Activity: For each line below that contains the string "cone", copy that line.

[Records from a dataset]
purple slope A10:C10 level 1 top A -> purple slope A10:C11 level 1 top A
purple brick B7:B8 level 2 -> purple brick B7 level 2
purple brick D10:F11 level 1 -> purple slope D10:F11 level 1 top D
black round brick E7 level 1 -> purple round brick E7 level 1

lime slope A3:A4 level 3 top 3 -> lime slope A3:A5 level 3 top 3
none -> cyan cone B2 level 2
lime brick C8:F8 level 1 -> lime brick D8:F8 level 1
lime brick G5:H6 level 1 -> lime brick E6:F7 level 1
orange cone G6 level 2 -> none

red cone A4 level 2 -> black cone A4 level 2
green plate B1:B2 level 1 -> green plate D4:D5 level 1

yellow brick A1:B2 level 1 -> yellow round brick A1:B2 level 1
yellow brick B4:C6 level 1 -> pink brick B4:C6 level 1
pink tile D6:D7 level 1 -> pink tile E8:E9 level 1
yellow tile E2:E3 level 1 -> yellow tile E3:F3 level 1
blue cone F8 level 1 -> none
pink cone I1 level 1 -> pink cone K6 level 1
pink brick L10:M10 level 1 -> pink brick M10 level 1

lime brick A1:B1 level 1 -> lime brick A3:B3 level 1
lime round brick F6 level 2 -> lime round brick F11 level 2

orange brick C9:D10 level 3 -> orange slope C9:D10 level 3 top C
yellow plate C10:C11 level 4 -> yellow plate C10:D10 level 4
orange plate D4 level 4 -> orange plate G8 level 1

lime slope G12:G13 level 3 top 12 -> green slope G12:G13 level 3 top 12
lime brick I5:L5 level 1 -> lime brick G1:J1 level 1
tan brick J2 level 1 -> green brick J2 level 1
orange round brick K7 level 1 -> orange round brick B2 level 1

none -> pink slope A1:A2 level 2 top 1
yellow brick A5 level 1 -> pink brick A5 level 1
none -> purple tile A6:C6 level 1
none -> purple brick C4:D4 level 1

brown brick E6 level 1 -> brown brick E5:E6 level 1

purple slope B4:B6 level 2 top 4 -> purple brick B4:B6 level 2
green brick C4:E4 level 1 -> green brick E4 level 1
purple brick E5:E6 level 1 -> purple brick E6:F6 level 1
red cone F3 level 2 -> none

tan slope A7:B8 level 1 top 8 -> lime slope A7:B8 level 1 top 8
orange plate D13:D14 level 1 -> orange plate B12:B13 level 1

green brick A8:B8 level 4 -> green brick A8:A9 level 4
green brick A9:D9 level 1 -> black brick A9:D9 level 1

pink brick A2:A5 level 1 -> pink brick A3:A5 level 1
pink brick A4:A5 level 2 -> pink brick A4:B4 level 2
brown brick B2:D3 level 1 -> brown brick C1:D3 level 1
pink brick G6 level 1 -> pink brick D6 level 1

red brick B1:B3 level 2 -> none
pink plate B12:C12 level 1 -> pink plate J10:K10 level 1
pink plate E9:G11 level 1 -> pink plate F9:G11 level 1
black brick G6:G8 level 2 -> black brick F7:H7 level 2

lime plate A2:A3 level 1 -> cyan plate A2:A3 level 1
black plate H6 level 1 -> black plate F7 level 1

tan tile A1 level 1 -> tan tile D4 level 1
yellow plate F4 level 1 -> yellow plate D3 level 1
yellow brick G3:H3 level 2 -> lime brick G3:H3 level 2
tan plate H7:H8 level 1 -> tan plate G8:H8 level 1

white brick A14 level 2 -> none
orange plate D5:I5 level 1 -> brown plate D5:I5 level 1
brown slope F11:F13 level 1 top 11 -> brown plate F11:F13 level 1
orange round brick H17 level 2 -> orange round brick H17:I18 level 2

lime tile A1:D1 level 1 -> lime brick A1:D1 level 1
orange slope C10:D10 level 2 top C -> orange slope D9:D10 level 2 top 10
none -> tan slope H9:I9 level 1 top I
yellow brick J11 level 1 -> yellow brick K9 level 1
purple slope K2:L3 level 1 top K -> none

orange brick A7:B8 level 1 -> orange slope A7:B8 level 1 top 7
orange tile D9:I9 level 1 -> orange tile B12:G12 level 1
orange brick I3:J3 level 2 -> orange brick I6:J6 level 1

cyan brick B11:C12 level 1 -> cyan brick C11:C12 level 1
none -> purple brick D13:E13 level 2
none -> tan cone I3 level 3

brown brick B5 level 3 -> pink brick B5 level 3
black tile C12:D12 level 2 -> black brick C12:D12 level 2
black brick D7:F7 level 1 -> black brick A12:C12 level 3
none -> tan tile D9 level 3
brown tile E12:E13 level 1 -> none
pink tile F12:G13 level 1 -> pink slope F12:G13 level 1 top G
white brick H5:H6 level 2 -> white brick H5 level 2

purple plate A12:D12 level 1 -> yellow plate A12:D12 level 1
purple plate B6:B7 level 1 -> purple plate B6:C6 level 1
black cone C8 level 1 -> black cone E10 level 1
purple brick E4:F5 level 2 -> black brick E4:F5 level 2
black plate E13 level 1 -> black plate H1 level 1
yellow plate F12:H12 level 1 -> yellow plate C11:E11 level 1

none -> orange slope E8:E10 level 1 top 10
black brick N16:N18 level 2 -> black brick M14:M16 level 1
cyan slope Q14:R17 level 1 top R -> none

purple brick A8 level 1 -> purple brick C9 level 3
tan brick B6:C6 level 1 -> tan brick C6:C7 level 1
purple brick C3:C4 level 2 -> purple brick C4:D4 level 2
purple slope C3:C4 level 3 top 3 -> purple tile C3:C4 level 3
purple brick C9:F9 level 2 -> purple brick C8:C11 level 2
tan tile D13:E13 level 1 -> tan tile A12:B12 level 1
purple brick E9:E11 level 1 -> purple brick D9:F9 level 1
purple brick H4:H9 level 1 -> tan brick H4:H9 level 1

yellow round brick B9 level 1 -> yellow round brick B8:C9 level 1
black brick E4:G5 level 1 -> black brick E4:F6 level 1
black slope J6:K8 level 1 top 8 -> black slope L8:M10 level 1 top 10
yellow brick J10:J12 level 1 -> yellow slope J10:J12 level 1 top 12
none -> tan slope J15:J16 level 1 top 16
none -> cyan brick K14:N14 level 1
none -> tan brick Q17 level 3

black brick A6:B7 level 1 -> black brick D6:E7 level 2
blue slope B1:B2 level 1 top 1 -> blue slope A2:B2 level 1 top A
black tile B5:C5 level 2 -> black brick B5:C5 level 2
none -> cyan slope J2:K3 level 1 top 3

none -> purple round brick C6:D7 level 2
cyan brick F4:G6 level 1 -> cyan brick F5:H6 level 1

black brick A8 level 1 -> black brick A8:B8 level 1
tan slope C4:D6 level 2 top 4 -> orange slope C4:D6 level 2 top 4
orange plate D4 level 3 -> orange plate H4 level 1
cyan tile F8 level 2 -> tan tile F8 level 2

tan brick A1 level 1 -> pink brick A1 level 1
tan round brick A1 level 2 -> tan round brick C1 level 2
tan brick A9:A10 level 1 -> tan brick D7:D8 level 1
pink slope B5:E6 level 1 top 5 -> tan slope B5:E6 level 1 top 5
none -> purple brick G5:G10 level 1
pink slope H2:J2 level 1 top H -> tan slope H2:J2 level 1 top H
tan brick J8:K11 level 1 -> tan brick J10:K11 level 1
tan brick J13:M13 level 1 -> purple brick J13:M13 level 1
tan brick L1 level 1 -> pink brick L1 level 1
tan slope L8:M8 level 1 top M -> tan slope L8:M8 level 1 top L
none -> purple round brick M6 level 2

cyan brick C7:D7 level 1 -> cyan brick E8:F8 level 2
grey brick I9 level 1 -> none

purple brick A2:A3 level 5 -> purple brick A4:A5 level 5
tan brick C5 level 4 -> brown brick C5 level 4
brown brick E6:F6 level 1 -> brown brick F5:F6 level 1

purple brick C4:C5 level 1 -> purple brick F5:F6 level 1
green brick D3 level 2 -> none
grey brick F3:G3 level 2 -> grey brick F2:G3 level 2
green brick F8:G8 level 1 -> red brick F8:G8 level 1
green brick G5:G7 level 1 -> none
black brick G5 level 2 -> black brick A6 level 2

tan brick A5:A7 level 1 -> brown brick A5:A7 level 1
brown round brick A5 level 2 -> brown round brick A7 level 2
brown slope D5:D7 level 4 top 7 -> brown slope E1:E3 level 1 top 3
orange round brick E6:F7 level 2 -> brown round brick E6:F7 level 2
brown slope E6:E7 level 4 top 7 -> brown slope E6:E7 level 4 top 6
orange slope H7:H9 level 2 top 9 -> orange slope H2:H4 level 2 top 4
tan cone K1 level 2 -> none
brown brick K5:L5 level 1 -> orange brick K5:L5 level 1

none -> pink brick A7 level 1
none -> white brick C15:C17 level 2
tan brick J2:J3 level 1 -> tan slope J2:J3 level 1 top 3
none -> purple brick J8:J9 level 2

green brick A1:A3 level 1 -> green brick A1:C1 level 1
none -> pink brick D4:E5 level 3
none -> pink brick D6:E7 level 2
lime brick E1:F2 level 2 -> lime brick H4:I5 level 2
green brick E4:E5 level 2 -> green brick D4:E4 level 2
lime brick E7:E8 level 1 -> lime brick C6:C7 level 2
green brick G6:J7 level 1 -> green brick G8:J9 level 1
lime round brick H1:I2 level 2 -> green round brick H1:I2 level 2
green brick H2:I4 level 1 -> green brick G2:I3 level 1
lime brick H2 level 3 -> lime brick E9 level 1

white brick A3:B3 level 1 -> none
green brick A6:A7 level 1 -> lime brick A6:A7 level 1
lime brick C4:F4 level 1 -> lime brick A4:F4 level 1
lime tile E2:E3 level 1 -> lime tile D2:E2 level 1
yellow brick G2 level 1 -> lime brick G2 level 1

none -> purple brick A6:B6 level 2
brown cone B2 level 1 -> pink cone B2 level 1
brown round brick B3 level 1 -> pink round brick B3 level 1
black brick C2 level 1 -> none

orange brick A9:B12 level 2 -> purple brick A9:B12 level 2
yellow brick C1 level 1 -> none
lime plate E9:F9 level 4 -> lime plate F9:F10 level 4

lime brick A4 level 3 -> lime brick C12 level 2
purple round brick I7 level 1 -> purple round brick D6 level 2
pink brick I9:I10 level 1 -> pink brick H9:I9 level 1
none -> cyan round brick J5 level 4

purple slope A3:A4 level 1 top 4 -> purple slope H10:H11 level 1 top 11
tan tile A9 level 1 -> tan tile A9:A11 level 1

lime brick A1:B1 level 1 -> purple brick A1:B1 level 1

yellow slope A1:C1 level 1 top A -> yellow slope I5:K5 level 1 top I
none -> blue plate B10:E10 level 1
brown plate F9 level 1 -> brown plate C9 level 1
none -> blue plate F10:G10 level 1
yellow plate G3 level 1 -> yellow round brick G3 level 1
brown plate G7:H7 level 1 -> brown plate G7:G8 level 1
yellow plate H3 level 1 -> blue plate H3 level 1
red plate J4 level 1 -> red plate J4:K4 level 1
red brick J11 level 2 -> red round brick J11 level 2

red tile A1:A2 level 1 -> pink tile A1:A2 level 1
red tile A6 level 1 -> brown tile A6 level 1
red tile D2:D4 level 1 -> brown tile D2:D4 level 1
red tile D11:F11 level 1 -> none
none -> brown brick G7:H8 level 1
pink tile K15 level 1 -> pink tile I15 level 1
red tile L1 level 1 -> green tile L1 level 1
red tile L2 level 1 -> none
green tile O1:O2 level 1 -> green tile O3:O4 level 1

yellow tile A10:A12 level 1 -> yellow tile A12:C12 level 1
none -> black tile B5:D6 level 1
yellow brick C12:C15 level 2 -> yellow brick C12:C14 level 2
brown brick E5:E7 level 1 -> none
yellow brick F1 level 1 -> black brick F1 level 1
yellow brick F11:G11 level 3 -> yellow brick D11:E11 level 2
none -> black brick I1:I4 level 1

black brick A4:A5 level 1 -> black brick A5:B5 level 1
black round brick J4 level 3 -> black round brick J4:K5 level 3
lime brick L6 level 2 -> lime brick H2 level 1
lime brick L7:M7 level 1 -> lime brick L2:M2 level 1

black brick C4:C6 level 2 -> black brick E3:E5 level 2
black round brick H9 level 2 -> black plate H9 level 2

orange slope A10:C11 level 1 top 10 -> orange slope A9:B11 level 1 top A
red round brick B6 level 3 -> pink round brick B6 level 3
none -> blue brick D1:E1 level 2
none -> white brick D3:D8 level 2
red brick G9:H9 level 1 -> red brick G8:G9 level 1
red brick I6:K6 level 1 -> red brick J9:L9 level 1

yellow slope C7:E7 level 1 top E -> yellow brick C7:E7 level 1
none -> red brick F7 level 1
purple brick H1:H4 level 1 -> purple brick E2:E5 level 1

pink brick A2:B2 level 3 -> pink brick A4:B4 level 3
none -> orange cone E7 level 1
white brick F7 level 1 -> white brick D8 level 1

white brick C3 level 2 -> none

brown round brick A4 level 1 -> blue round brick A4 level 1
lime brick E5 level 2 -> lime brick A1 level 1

Result:
none -> cyan cone B2 level 2
orange cone G6 level 2 -> none
red cone A4 level 2 -> black cone A4 level 2
blue cone F8 level 1 -> none
pink cone I1 level 1 -> pink cone K6 level 1
red cone F3 level 2 -> none
none -> tan cone I3 level 3
black cone C8 level 1 -> black cone E10 level 1
tan cone K1 level 2 -> none
brown cone B2 level 1 -> pink cone B2 level 1
none -> orange cone E7 level 1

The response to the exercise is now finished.